REQUIRED ACTION
Exclude images; transcribe the rest of the data exactly.

(Beginning of RECORDS SUPPLIED)

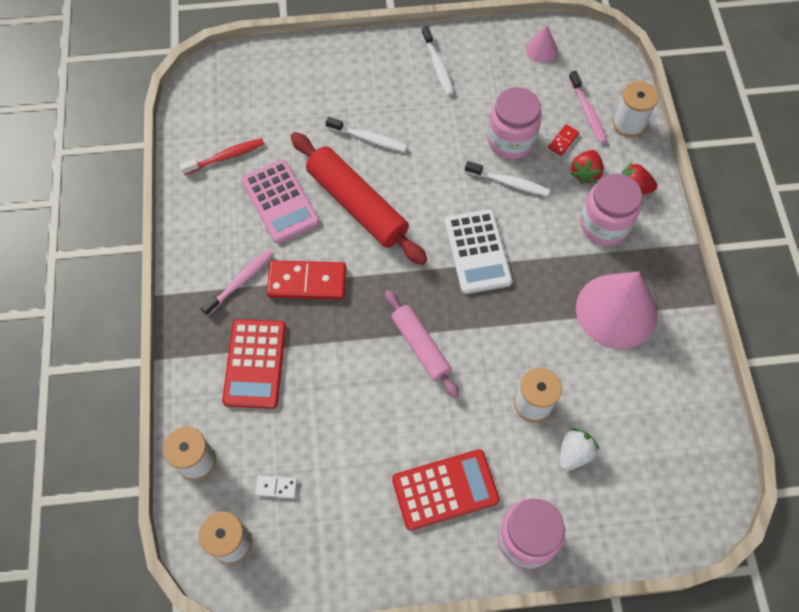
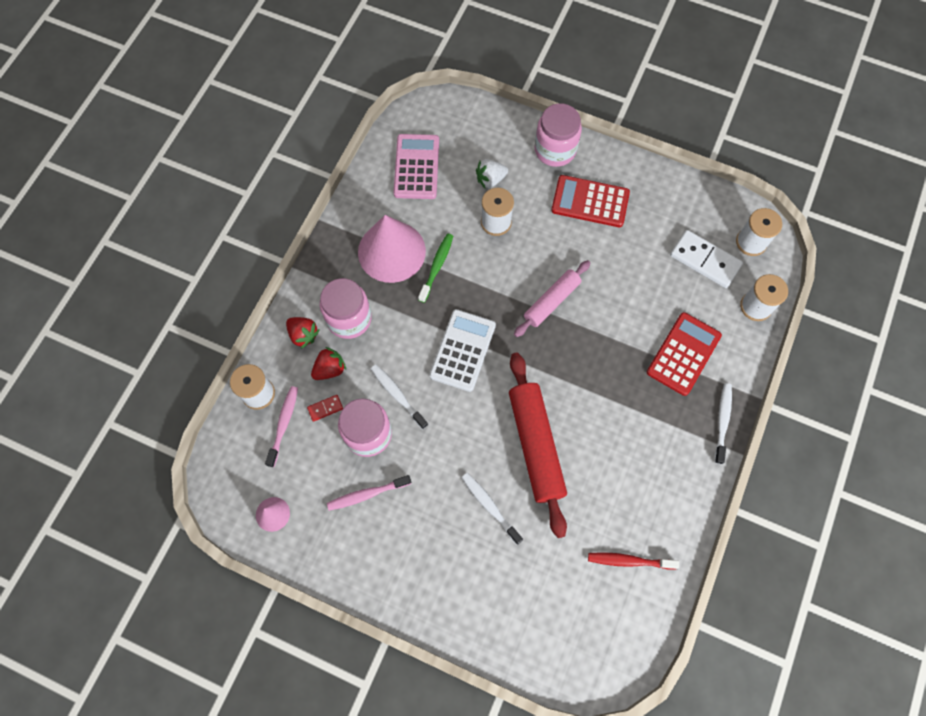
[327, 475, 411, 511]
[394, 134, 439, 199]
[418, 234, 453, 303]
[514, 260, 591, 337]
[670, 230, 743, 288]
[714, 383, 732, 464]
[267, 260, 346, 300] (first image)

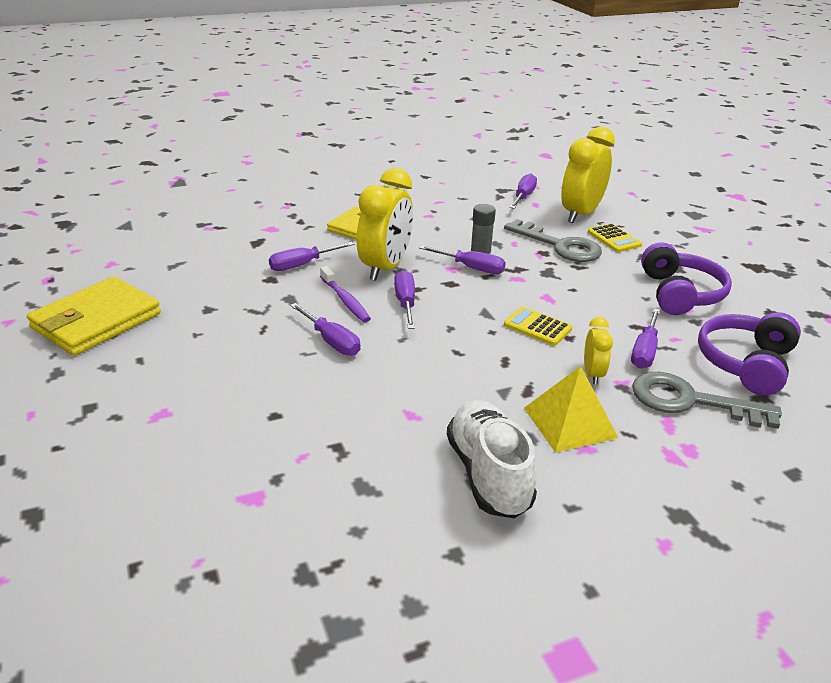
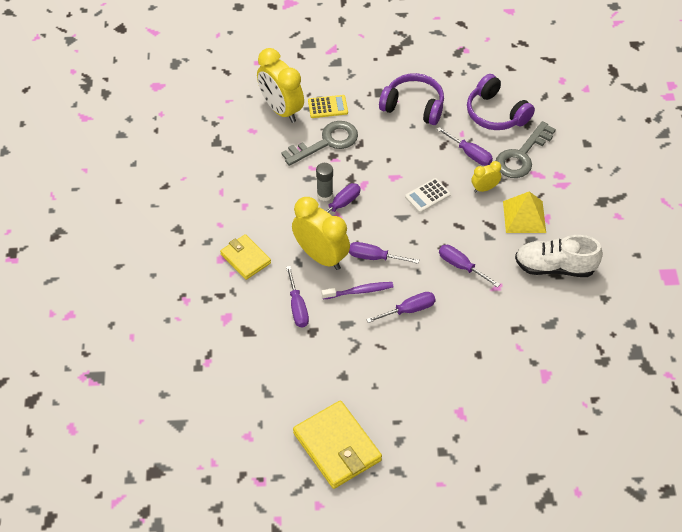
[405, 178, 451, 213]
[439, 245, 500, 287]
[472, 161, 501, 192]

(End of RECORDS SUPPLIED)

EXERCISE RESPONSE
[327, 475, 411, 511]
[394, 134, 439, 199]
[418, 234, 453, 303]
[514, 260, 591, 337]
[670, 230, 743, 288]
[714, 383, 732, 464]
[267, 260, 346, 300] (first image)

[405, 178, 451, 213]
[439, 245, 500, 287]
[472, 161, 501, 192]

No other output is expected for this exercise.